Copy out the part of the listing below that opens with the line containing "What do you see at coordinates (365, 489)" and closes with the line containing "center [360, 194].", both lines included, with nothing changed.

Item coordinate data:
----------
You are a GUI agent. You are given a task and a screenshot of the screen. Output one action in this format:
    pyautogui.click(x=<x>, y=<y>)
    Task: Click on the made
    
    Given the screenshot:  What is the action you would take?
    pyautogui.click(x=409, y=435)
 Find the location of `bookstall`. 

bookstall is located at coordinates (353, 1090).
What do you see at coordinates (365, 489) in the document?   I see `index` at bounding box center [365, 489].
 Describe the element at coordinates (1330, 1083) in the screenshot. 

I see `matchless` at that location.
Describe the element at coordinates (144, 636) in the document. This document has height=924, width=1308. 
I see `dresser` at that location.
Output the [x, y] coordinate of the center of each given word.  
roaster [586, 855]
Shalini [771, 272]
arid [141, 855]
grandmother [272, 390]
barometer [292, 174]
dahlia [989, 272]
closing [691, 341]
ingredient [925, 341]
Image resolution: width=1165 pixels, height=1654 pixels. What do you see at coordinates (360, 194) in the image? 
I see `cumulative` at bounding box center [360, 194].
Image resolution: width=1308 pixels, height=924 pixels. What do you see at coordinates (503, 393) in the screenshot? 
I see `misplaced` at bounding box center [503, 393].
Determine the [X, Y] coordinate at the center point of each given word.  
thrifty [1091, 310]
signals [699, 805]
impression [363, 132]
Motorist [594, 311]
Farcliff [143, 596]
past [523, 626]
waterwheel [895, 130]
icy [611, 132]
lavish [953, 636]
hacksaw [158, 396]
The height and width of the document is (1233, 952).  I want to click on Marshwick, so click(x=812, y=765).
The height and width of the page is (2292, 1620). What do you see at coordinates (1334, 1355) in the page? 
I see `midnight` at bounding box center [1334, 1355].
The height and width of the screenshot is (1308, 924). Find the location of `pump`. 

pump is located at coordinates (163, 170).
----------
- _The response_:
What do you see at coordinates (365, 489) in the document?   I see `index` at bounding box center [365, 489].
 Describe the element at coordinates (1330, 1083) in the screenshot. 

I see `matchless` at that location.
Describe the element at coordinates (144, 636) in the document. This document has height=924, width=1308. 
I see `dresser` at that location.
Output the [x, y] coordinate of the center of each given word.  
roaster [586, 855]
Shalini [771, 272]
arid [141, 855]
grandmother [272, 390]
barometer [292, 174]
dahlia [989, 272]
closing [691, 341]
ingredient [925, 341]
Image resolution: width=1165 pixels, height=1654 pixels. What do you see at coordinates (360, 194) in the image? 
I see `cumulative` at bounding box center [360, 194].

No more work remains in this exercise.